**Data block**
.....

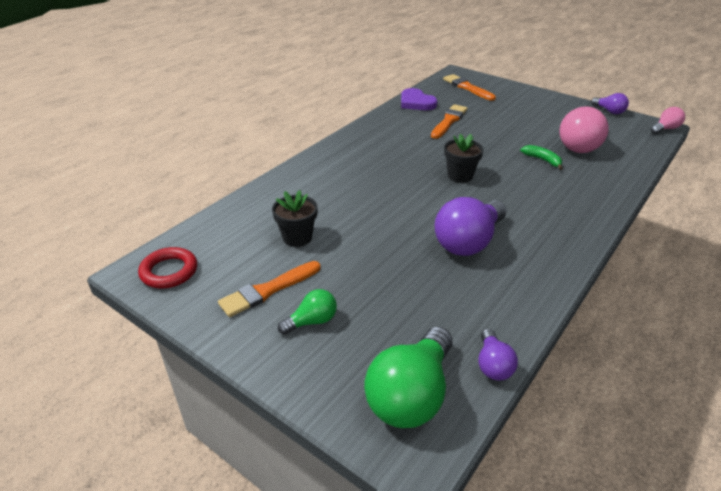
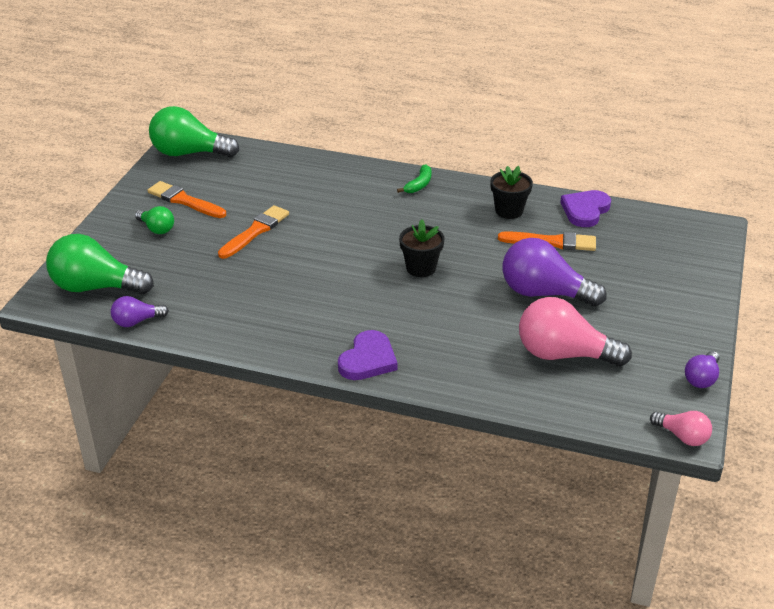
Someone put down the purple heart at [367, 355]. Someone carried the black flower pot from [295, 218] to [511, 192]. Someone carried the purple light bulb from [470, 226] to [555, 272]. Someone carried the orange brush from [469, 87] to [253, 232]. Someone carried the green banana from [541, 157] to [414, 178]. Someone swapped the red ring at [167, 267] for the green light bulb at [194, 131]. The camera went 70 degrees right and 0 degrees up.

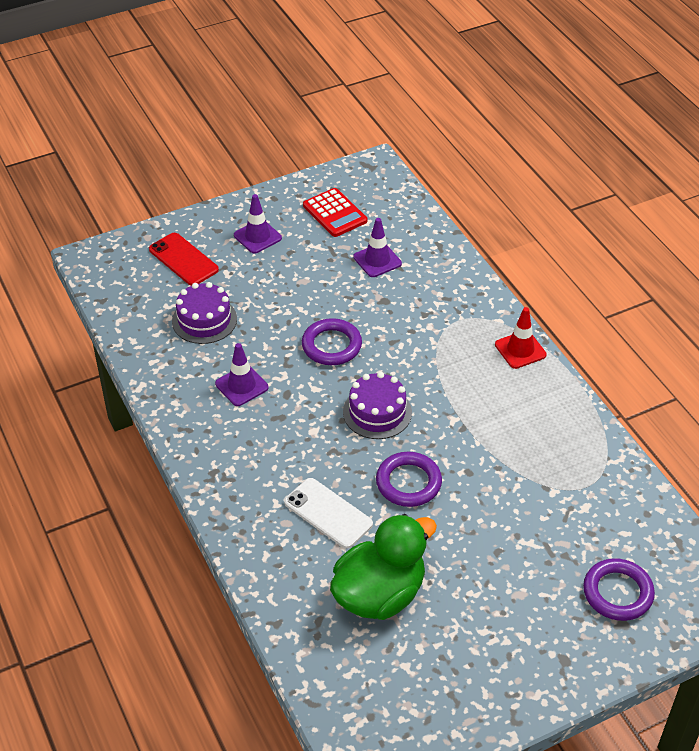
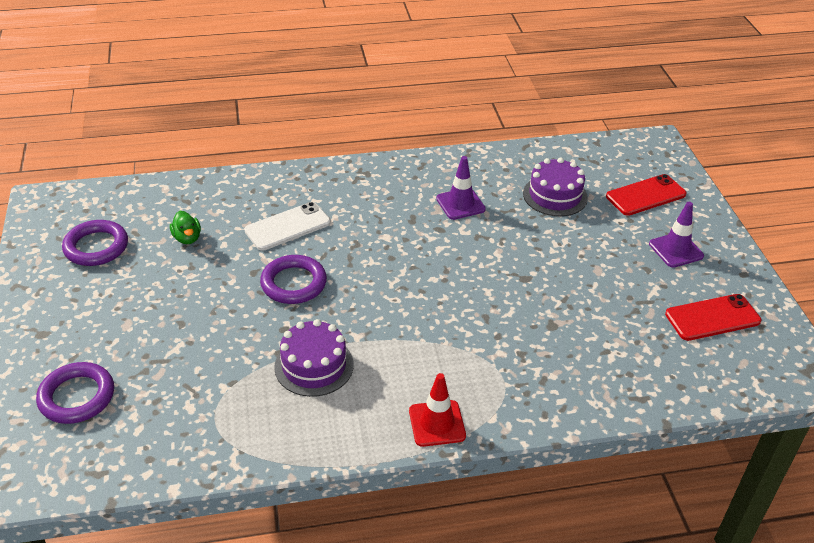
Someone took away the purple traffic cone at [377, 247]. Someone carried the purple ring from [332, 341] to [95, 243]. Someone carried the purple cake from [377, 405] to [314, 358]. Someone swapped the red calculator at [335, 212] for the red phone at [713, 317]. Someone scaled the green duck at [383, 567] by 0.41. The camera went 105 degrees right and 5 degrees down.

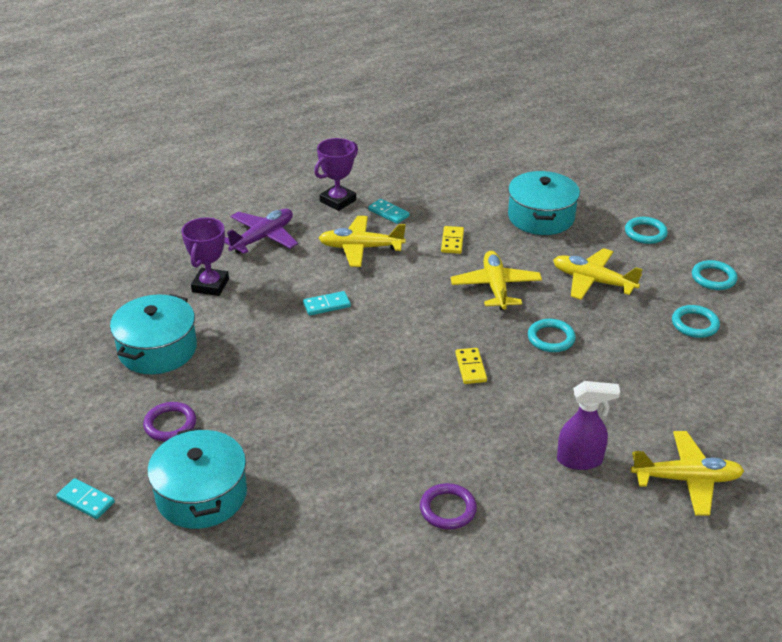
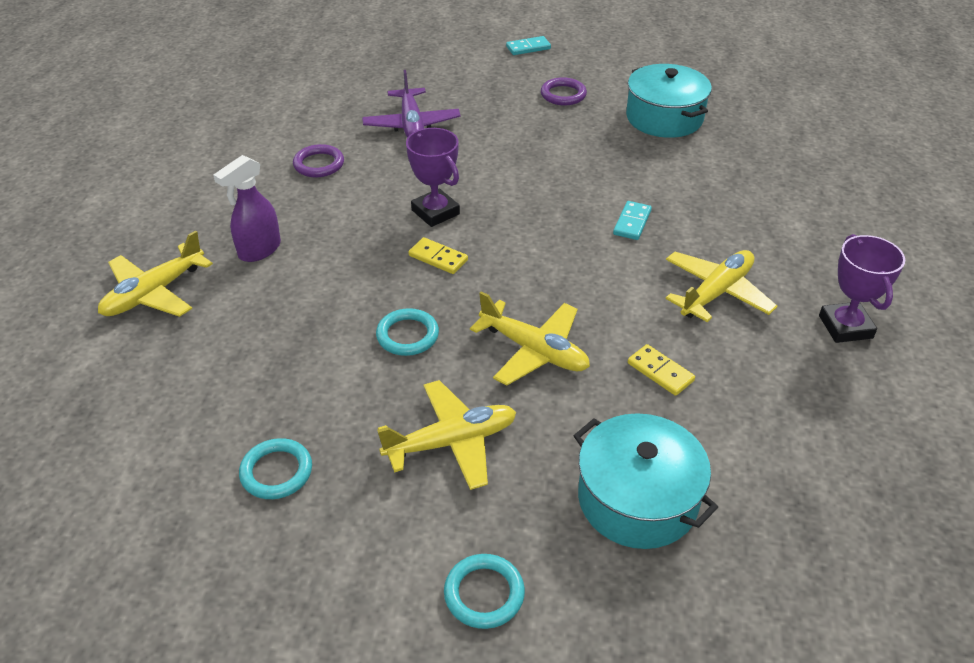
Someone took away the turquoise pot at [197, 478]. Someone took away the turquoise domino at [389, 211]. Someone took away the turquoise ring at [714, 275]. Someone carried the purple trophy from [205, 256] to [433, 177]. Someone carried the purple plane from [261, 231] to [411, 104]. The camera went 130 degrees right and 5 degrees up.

.....

**Work instruction**
Find all the lines with "swapped" in the data and copy them.

**Exercise response**
Someone put down the purple heart at [367, 355]. Someone carried the black flower pot from [295, 218] to [511, 192]. Someone carried the purple light bulb from [470, 226] to [555, 272]. Someone carried the orange brush from [469, 87] to [253, 232]. Someone carried the green banana from [541, 157] to [414, 178]. Someone swapped the red ring at [167, 267] for the green light bulb at [194, 131]. The camera went 70 degrees right and 0 degrees up.
Someone took away the purple traffic cone at [377, 247]. Someone carried the purple ring from [332, 341] to [95, 243]. Someone carried the purple cake from [377, 405] to [314, 358]. Someone swapped the red calculator at [335, 212] for the red phone at [713, 317]. Someone scaled the green duck at [383, 567] by 0.41. The camera went 105 degrees right and 5 degrees down.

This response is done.